Give back exactly the stretch of data below from the line holding "CN1 pin 1: GND -> 3V3" through the line holding "R1: 47k (N_20, U1/in-) -> 47k (GND, N_20)", both ends included, and leave the remaining lines out.

++++ Material to process

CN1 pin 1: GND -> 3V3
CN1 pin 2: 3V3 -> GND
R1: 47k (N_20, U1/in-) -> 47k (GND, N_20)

++++++++
++++ Material to process

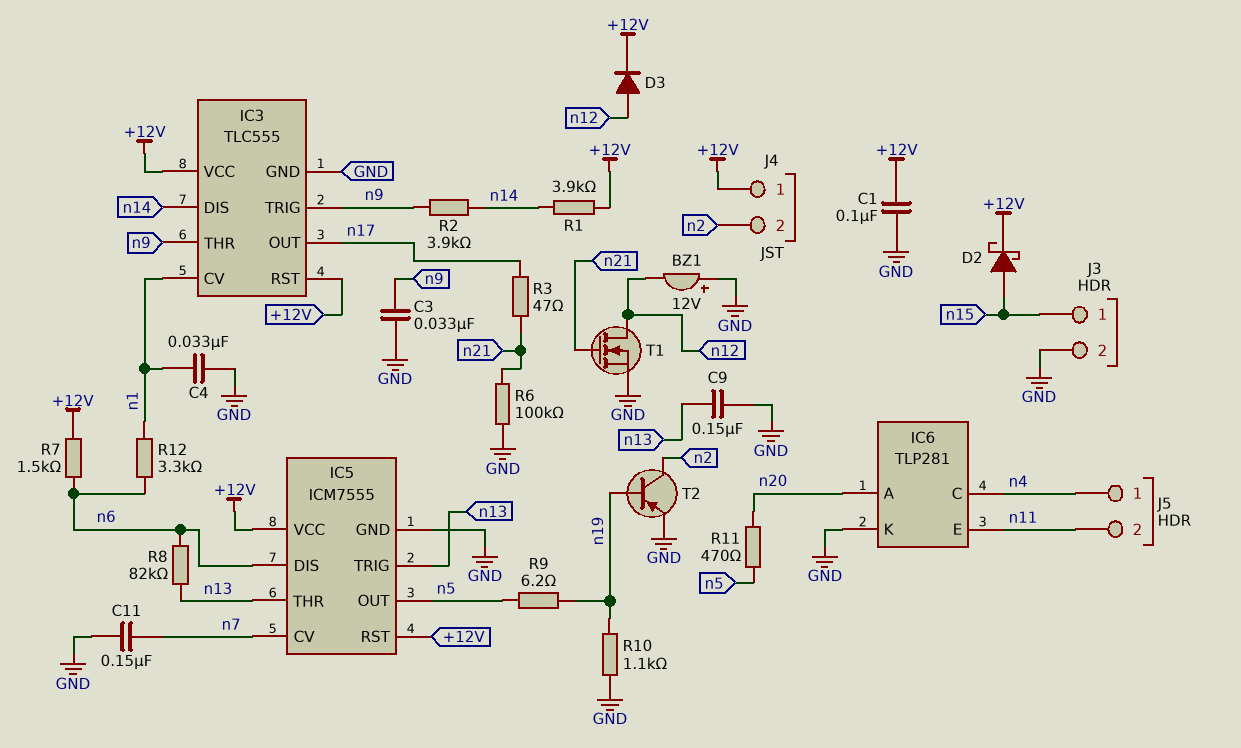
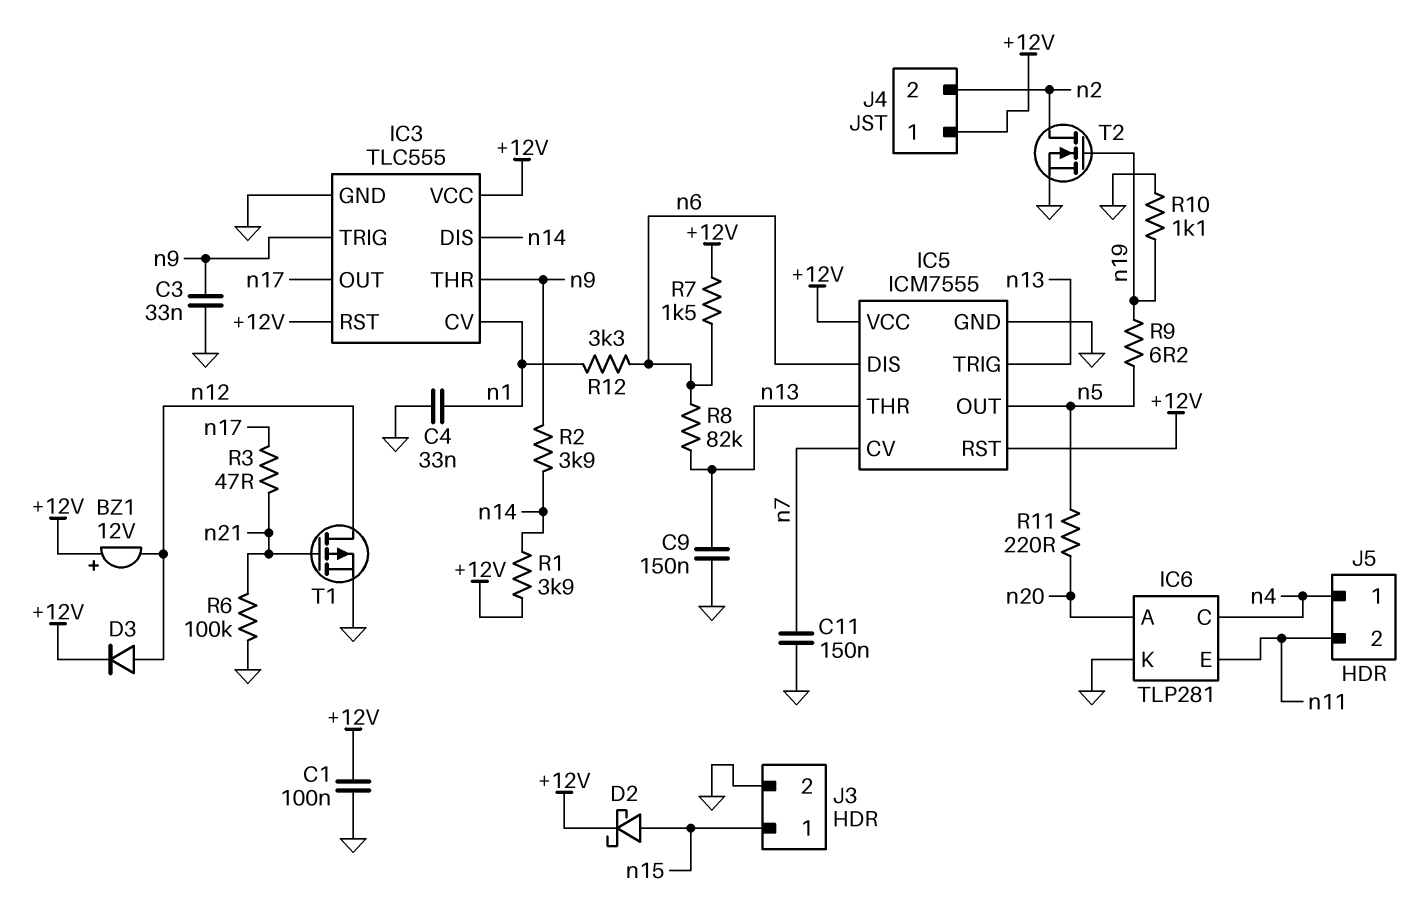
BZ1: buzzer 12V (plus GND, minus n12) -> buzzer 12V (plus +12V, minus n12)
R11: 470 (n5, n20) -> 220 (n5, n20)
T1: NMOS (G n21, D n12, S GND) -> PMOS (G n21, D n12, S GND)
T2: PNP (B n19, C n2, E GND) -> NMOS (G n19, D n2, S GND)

++++++++

■ **Your solution**
CN1 pin 1: GND -> 3V3
CN1 pin 2: 3V3 -> GND
R1: 47k (N_20, U1/in-) -> 47k (GND, N_20)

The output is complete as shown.